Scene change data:
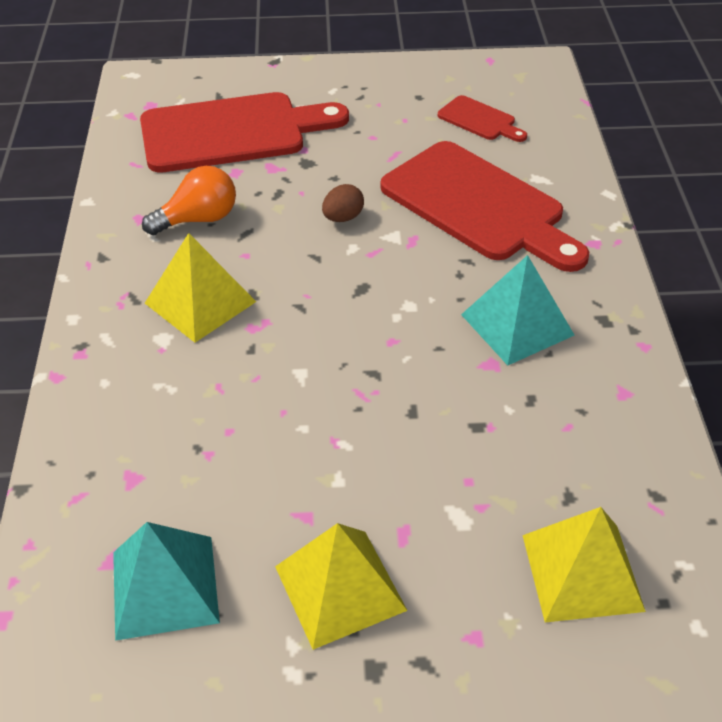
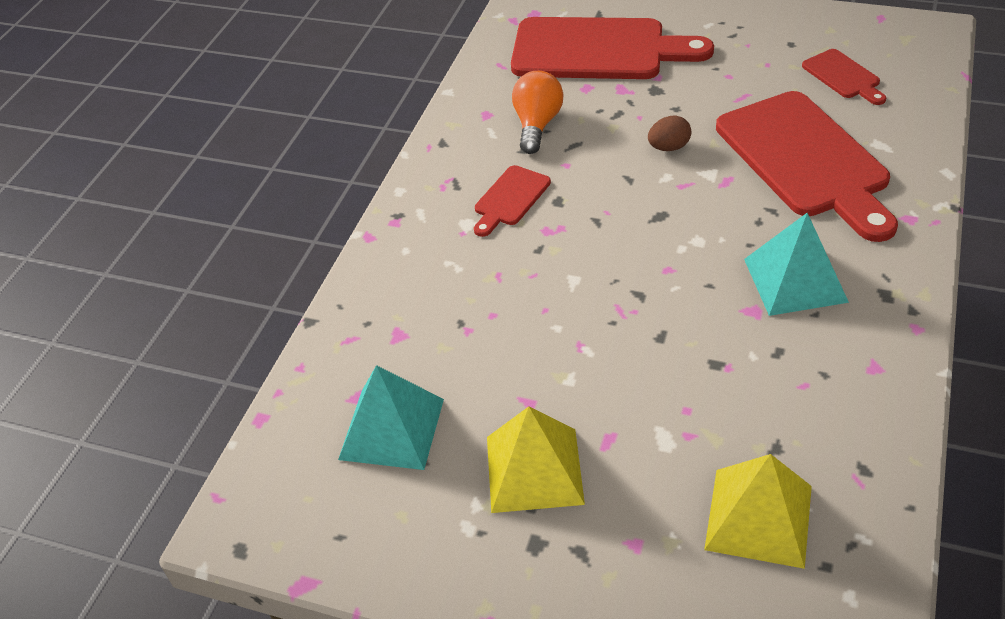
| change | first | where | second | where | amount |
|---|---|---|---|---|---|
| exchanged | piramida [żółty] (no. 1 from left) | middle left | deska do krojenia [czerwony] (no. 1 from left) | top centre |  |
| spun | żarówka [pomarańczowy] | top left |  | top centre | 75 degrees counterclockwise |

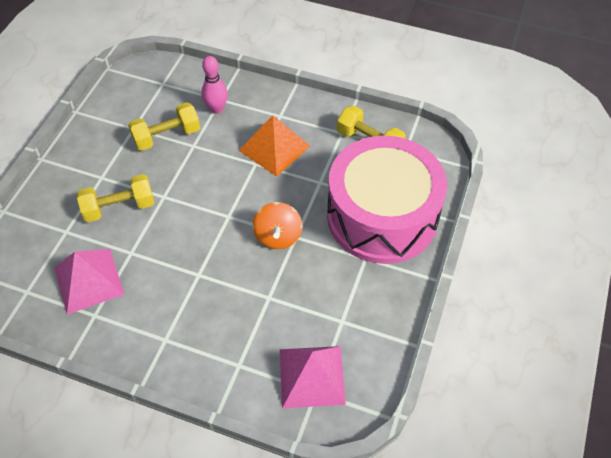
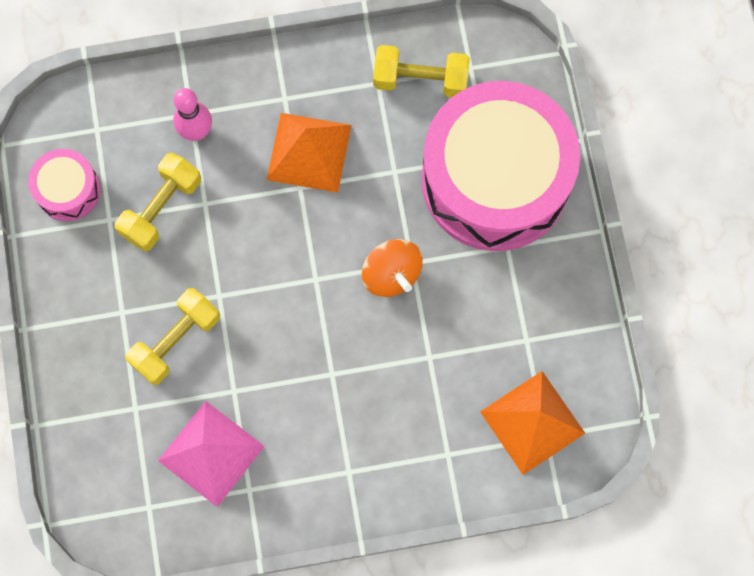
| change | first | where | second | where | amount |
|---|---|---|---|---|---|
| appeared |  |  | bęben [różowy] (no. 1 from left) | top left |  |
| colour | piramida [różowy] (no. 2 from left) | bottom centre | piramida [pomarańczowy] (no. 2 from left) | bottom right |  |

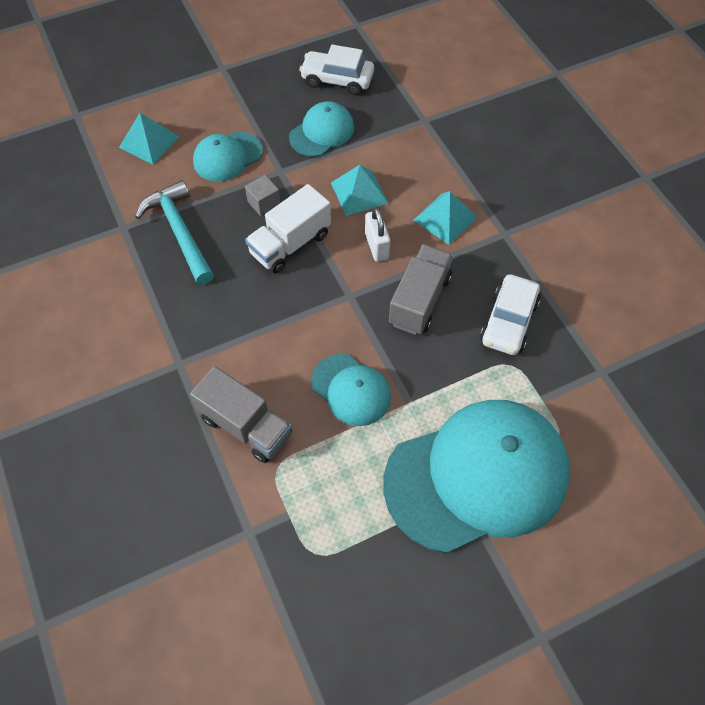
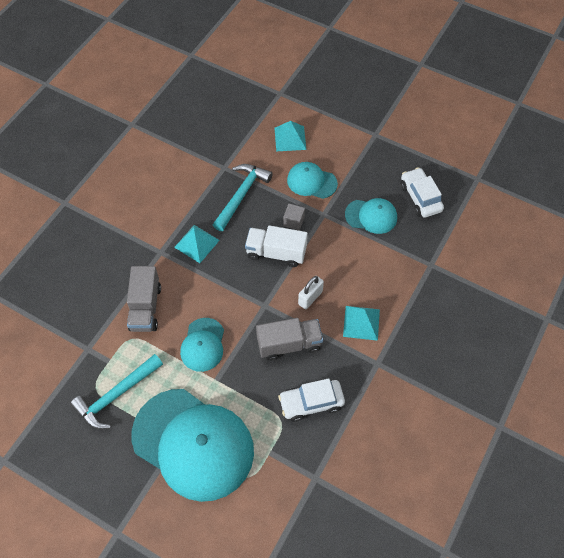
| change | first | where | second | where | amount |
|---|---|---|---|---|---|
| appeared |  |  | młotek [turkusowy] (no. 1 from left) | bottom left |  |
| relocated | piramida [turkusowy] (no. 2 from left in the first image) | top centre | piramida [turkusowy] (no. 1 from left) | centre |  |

- **Assigned task**
Copy out every entry above verbatim. Leave each picture out.

- **Task solution**
| change | first | where | second | where | amount |
|---|---|---|---|---|---|
| exchanged | piramida [żółty] (no. 1 from left) | middle left | deska do krojenia [czerwony] (no. 1 from left) | top centre |  |
| spun | żarówka [pomarańczowy] | top left |  | top centre | 75 degrees counterclockwise |

| change | first | where | second | where | amount |
|---|---|---|---|---|---|
| appeared |  |  | bęben [różowy] (no. 1 from left) | top left |  |
| colour | piramida [różowy] (no. 2 from left) | bottom centre | piramida [pomarańczowy] (no. 2 from left) | bottom right |  |

| change | first | where | second | where | amount |
|---|---|---|---|---|---|
| appeared |  |  | młotek [turkusowy] (no. 1 from left) | bottom left |  |
| relocated | piramida [turkusowy] (no. 2 from left in the first image) | top centre | piramida [turkusowy] (no. 1 from left) | centre |  |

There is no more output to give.